> **GIVEN DATA**:
###

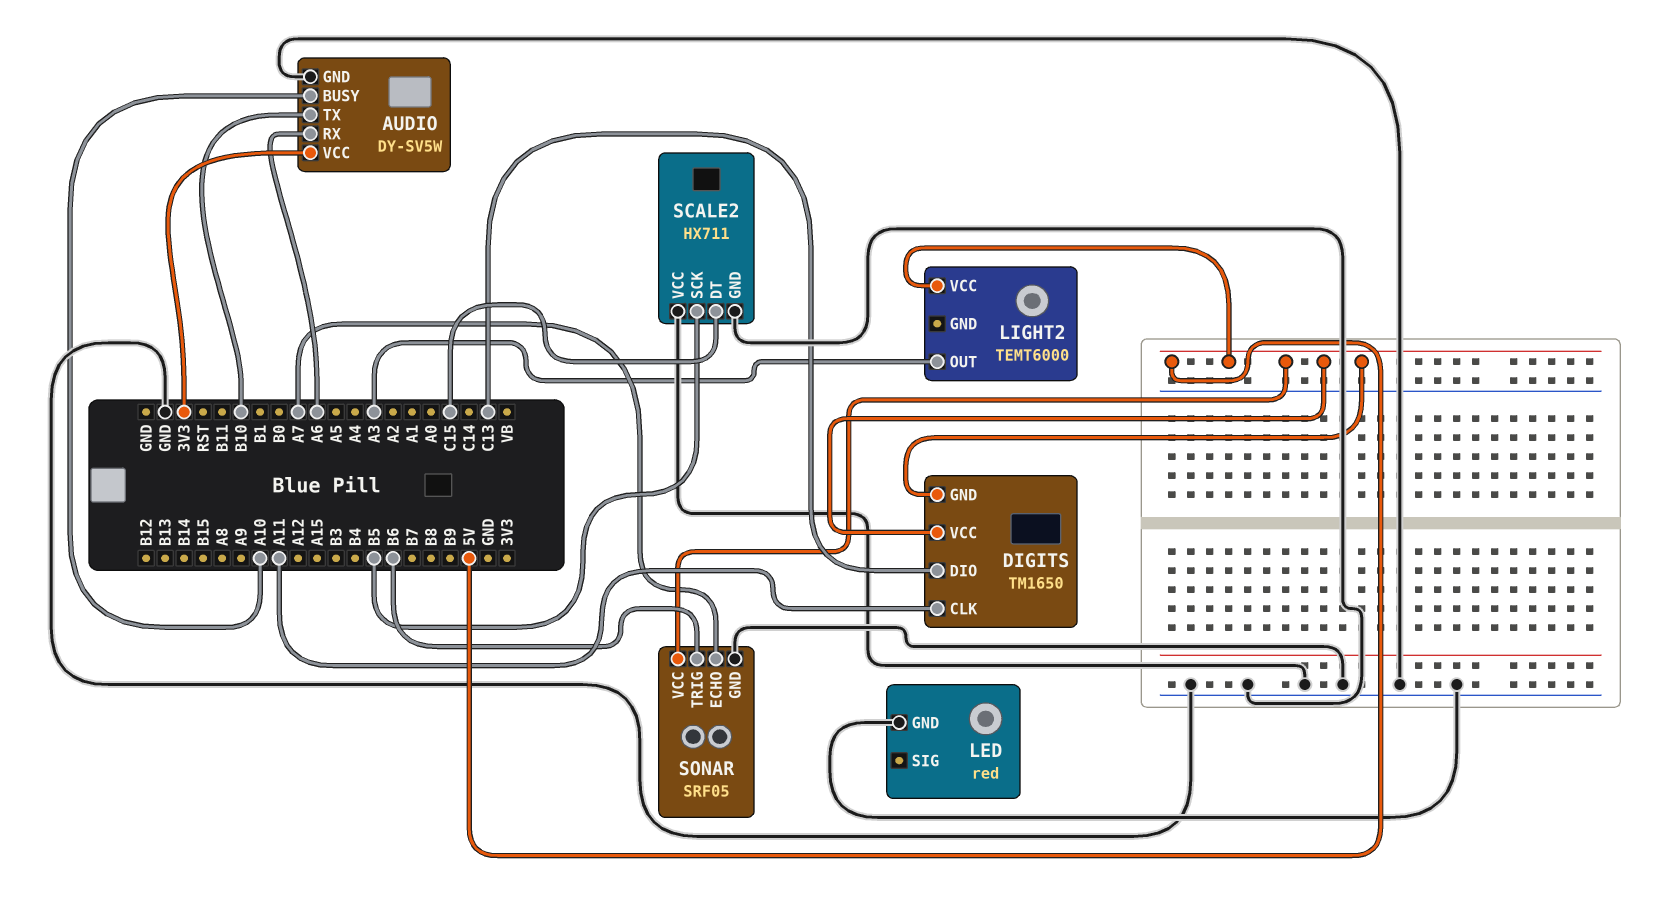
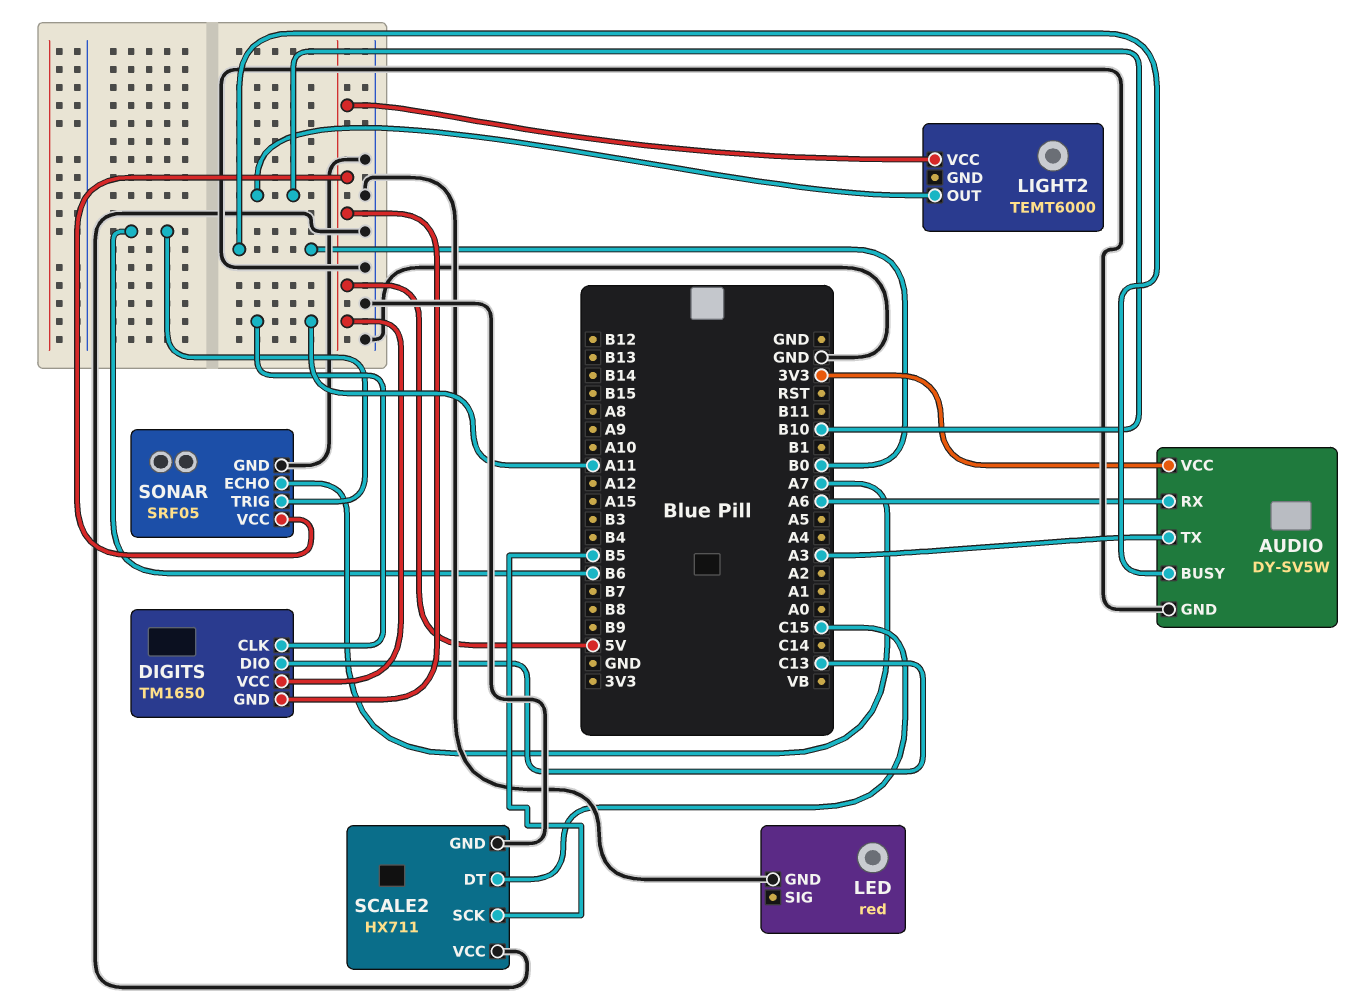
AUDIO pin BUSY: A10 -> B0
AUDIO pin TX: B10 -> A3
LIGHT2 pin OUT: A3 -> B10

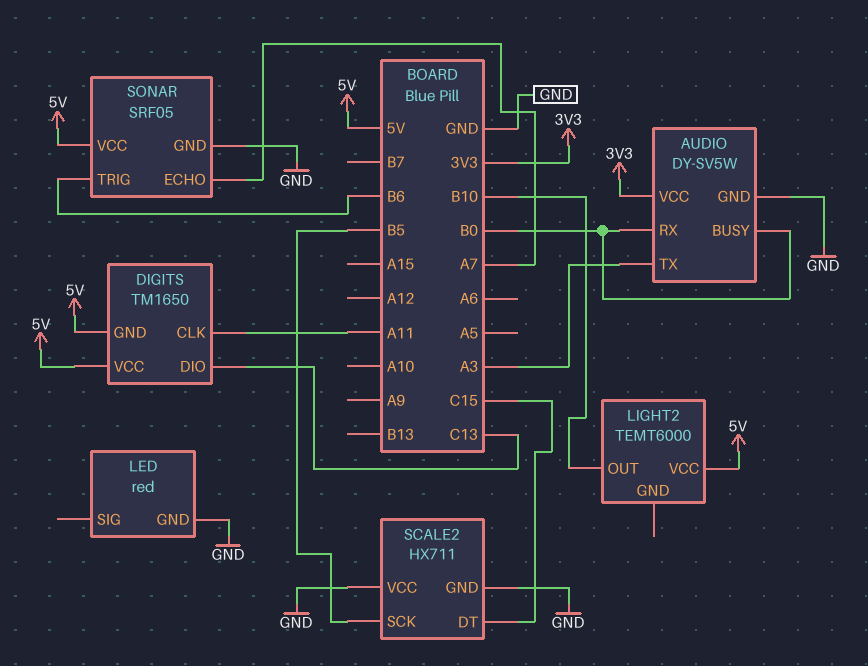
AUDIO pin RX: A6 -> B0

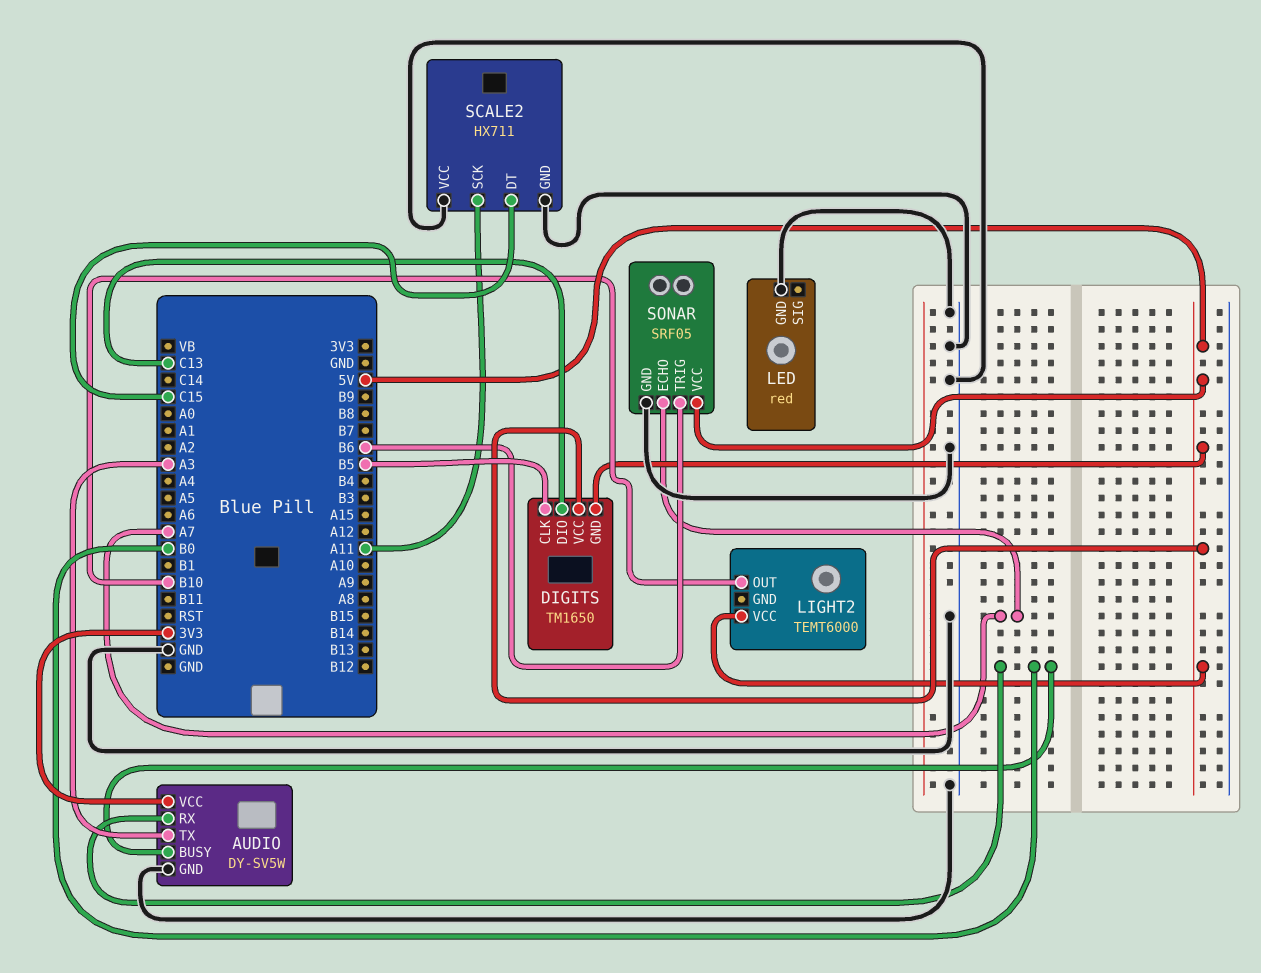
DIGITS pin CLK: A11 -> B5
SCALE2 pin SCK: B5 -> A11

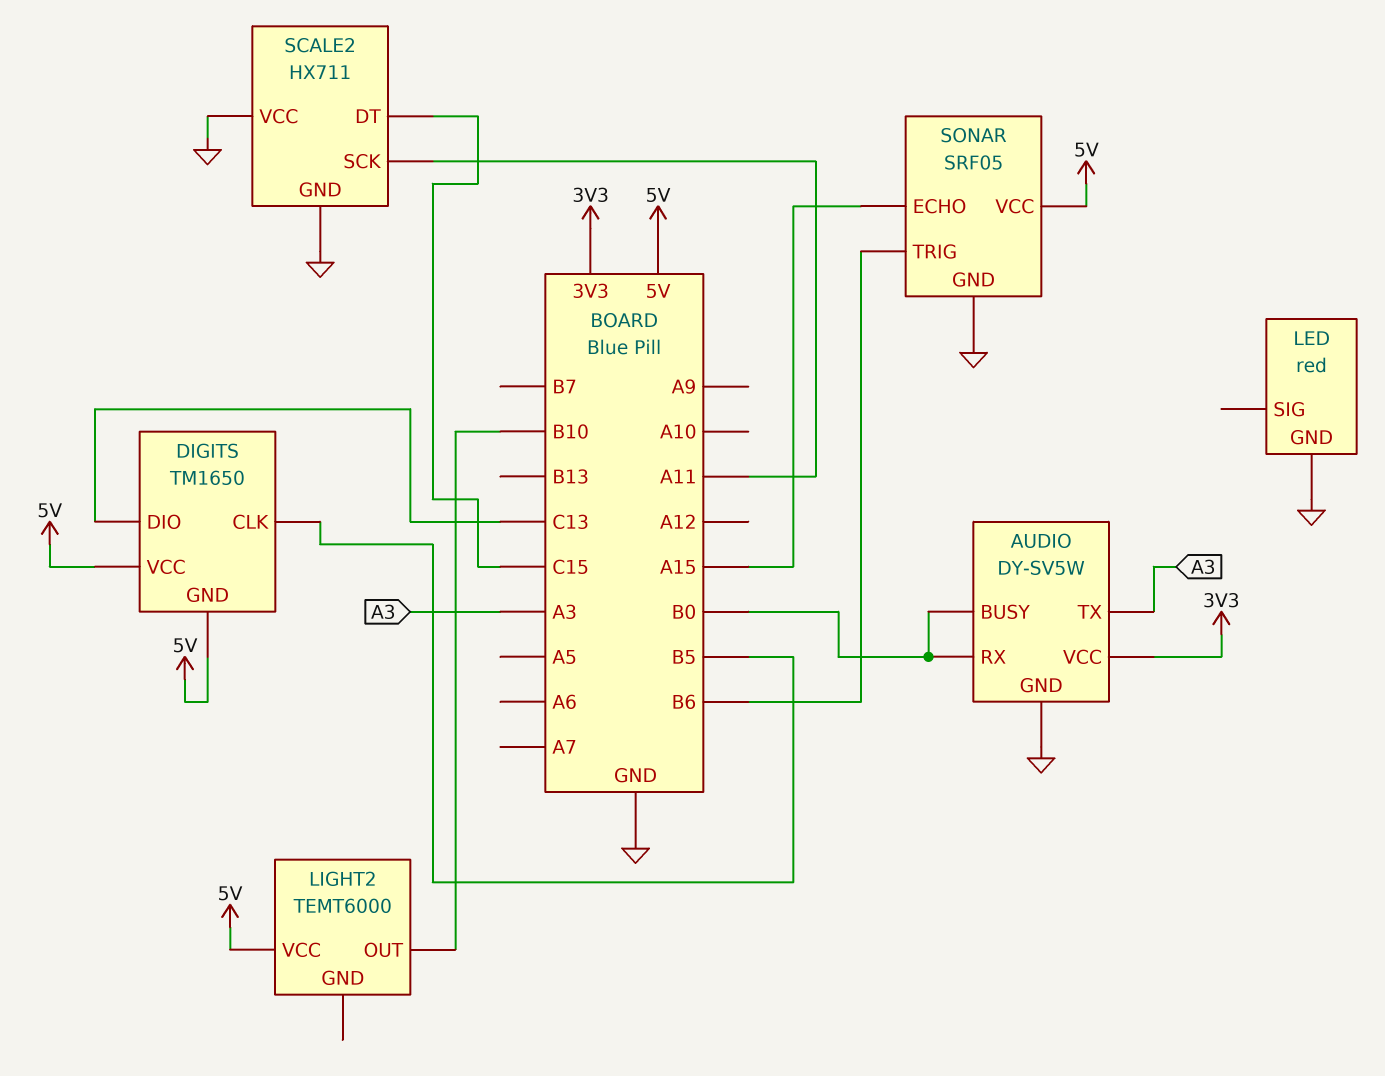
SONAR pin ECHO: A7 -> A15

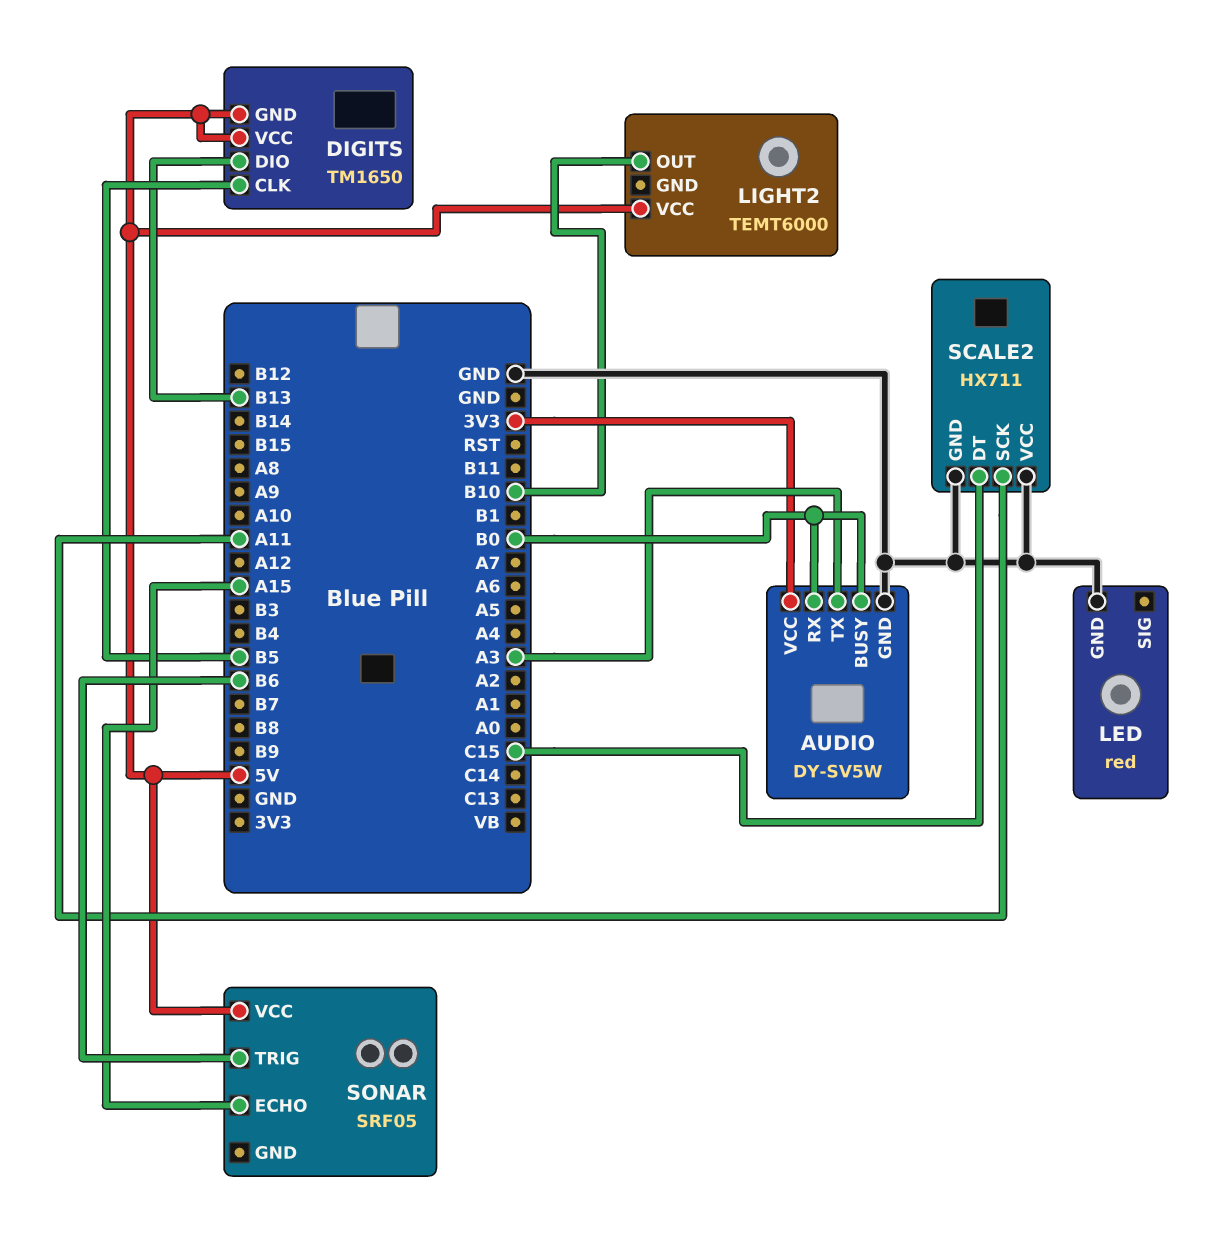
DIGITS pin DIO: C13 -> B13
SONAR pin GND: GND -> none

###

> **YOUR ASSIGNMENT**:
Transcribe the records in full and exactly. Pictures stay out.

> **RESULT OF THE EXERCISE**:
AUDIO pin BUSY: A10 -> B0
AUDIO pin TX: B10 -> A3
LIGHT2 pin OUT: A3 -> B10

AUDIO pin RX: A6 -> B0

DIGITS pin CLK: A11 -> B5
SCALE2 pin SCK: B5 -> A11

SONAR pin ECHO: A7 -> A15

DIGITS pin DIO: C13 -> B13
SONAR pin GND: GND -> none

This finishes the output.